(Stored records)
%%
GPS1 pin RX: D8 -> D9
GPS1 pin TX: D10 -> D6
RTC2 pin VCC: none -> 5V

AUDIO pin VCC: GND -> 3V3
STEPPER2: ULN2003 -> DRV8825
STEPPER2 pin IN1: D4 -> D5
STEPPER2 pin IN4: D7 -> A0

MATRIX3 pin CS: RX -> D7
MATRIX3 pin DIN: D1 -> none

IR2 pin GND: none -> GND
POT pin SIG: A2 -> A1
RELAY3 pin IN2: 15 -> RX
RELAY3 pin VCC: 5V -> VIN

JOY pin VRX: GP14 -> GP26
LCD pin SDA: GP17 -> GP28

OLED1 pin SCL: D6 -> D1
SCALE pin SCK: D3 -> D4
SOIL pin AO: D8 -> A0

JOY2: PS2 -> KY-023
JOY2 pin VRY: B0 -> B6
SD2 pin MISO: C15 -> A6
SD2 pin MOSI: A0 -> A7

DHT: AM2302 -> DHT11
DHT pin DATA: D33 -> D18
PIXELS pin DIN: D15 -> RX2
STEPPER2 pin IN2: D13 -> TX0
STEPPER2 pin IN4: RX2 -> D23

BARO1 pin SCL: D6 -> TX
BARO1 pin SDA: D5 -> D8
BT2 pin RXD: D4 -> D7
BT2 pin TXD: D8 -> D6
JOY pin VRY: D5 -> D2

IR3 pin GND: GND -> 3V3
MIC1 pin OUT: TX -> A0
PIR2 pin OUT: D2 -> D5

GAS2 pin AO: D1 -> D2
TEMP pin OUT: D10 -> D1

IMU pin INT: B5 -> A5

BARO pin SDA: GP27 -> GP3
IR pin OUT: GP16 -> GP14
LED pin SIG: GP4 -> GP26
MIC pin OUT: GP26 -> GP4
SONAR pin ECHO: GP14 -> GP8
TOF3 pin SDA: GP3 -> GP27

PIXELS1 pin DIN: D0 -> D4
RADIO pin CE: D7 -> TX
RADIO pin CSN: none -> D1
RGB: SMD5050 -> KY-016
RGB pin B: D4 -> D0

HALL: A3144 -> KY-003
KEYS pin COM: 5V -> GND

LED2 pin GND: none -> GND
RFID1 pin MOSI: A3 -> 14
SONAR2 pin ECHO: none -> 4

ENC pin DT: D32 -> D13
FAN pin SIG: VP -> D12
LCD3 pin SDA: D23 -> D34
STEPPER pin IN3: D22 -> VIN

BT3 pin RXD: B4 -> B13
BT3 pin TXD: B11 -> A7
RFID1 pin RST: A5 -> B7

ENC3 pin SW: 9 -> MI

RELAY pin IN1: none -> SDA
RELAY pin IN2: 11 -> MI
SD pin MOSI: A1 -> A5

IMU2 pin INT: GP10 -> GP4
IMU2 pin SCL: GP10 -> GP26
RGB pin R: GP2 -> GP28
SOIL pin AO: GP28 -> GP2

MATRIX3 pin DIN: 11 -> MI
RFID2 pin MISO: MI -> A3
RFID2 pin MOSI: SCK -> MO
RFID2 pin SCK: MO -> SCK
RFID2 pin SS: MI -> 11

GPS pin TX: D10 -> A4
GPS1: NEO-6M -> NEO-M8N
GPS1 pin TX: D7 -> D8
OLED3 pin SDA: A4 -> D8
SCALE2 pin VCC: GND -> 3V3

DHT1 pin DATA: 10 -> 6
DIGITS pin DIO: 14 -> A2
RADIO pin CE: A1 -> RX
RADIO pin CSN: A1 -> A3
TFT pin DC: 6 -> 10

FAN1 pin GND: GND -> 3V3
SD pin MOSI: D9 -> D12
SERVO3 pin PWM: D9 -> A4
%%
▸ **EXERCISE DETAILS**
Output every record above in full, exactly as it reads.

▸ **SOLUTION FOR THIS PROBLEM**
GPS1 pin RX: D8 -> D9
GPS1 pin TX: D10 -> D6
RTC2 pin VCC: none -> 5V

AUDIO pin VCC: GND -> 3V3
STEPPER2: ULN2003 -> DRV8825
STEPPER2 pin IN1: D4 -> D5
STEPPER2 pin IN4: D7 -> A0

MATRIX3 pin CS: RX -> D7
MATRIX3 pin DIN: D1 -> none

IR2 pin GND: none -> GND
POT pin SIG: A2 -> A1
RELAY3 pin IN2: 15 -> RX
RELAY3 pin VCC: 5V -> VIN

JOY pin VRX: GP14 -> GP26
LCD pin SDA: GP17 -> GP28

OLED1 pin SCL: D6 -> D1
SCALE pin SCK: D3 -> D4
SOIL pin AO: D8 -> A0

JOY2: PS2 -> KY-023
JOY2 pin VRY: B0 -> B6
SD2 pin MISO: C15 -> A6
SD2 pin MOSI: A0 -> A7

DHT: AM2302 -> DHT11
DHT pin DATA: D33 -> D18
PIXELS pin DIN: D15 -> RX2
STEPPER2 pin IN2: D13 -> TX0
STEPPER2 pin IN4: RX2 -> D23

BARO1 pin SCL: D6 -> TX
BARO1 pin SDA: D5 -> D8
BT2 pin RXD: D4 -> D7
BT2 pin TXD: D8 -> D6
JOY pin VRY: D5 -> D2

IR3 pin GND: GND -> 3V3
MIC1 pin OUT: TX -> A0
PIR2 pin OUT: D2 -> D5

GAS2 pin AO: D1 -> D2
TEMP pin OUT: D10 -> D1

IMU pin INT: B5 -> A5

BARO pin SDA: GP27 -> GP3
IR pin OUT: GP16 -> GP14
LED pin SIG: GP4 -> GP26
MIC pin OUT: GP26 -> GP4
SONAR pin ECHO: GP14 -> GP8
TOF3 pin SDA: GP3 -> GP27

PIXELS1 pin DIN: D0 -> D4
RADIO pin CE: D7 -> TX
RADIO pin CSN: none -> D1
RGB: SMD5050 -> KY-016
RGB pin B: D4 -> D0

HALL: A3144 -> KY-003
KEYS pin COM: 5V -> GND

LED2 pin GND: none -> GND
RFID1 pin MOSI: A3 -> 14
SONAR2 pin ECHO: none -> 4

ENC pin DT: D32 -> D13
FAN pin SIG: VP -> D12
LCD3 pin SDA: D23 -> D34
STEPPER pin IN3: D22 -> VIN

BT3 pin RXD: B4 -> B13
BT3 pin TXD: B11 -> A7
RFID1 pin RST: A5 -> B7

ENC3 pin SW: 9 -> MI

RELAY pin IN1: none -> SDA
RELAY pin IN2: 11 -> MI
SD pin MOSI: A1 -> A5

IMU2 pin INT: GP10 -> GP4
IMU2 pin SCL: GP10 -> GP26
RGB pin R: GP2 -> GP28
SOIL pin AO: GP28 -> GP2

MATRIX3 pin DIN: 11 -> MI
RFID2 pin MISO: MI -> A3
RFID2 pin MOSI: SCK -> MO
RFID2 pin SCK: MO -> SCK
RFID2 pin SS: MI -> 11

GPS pin TX: D10 -> A4
GPS1: NEO-6M -> NEO-M8N
GPS1 pin TX: D7 -> D8
OLED3 pin SDA: A4 -> D8
SCALE2 pin VCC: GND -> 3V3

DHT1 pin DATA: 10 -> 6
DIGITS pin DIO: 14 -> A2
RADIO pin CE: A1 -> RX
RADIO pin CSN: A1 -> A3
TFT pin DC: 6 -> 10

FAN1 pin GND: GND -> 3V3
SD pin MOSI: D9 -> D12
SERVO3 pin PWM: D9 -> A4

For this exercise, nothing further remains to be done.